» What you will do
Copy out the lines below word for word, starting at the line that contains "This is a 0.47" and ending at the last line. Leave the pictures out.
- - - - - - -
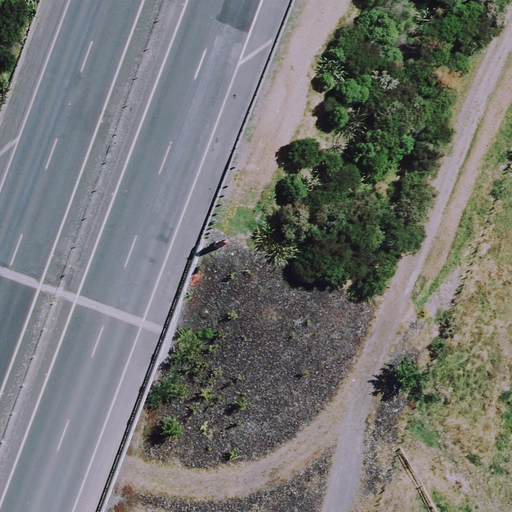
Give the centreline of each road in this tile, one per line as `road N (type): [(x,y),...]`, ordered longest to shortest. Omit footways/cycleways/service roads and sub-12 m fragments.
road 1 (motorway): [(224,0),(34,511)]
road 2 (motorway): [(0,285),(104,0)]
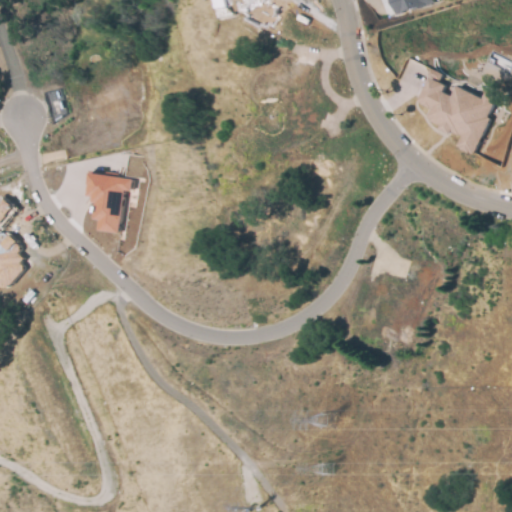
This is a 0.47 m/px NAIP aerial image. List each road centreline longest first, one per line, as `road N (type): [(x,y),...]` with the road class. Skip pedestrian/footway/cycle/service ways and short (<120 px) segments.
road 1 (residential): [(414,167),(375,209),(340,281),(310,312),(275,331),(199,336),(164,321),(60,227),(38,196),(21,121)]
road 2 (residential): [(511,212),(438,185),(387,141),(360,99),(332,0)]
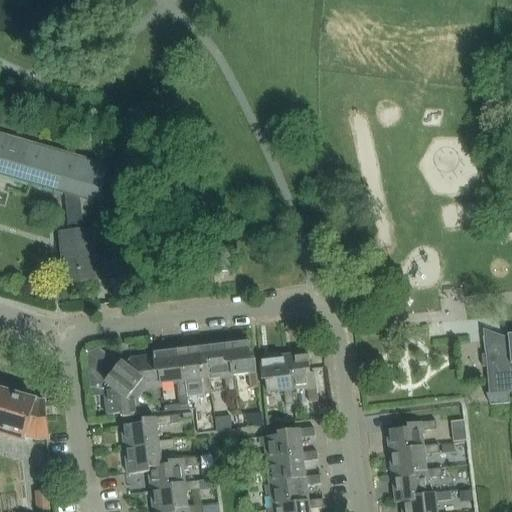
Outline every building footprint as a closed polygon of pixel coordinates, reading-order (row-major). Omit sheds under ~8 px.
- - - - - - -
» Full response
This is a 0.47 m/px NAIP aerial image. List each road centreline longest first, one per line, as `road N (type): [(x,y),...]` with the road class. Skip pedestrian/footway/cycle/service ways and short (<120 px) segments.
road 1 (residential): [(414,167),(375,209),(340,281),(310,312),(275,331),(199,336),(164,321),(60,227),(38,196),(21,121)]
road 2 (residential): [(511,212),(438,185),(387,141),(360,99),(332,0)]
Outline every building footprint as a closed polygon of pixel coordinates, reading-order (row-major). Omit sheds under ~8 px.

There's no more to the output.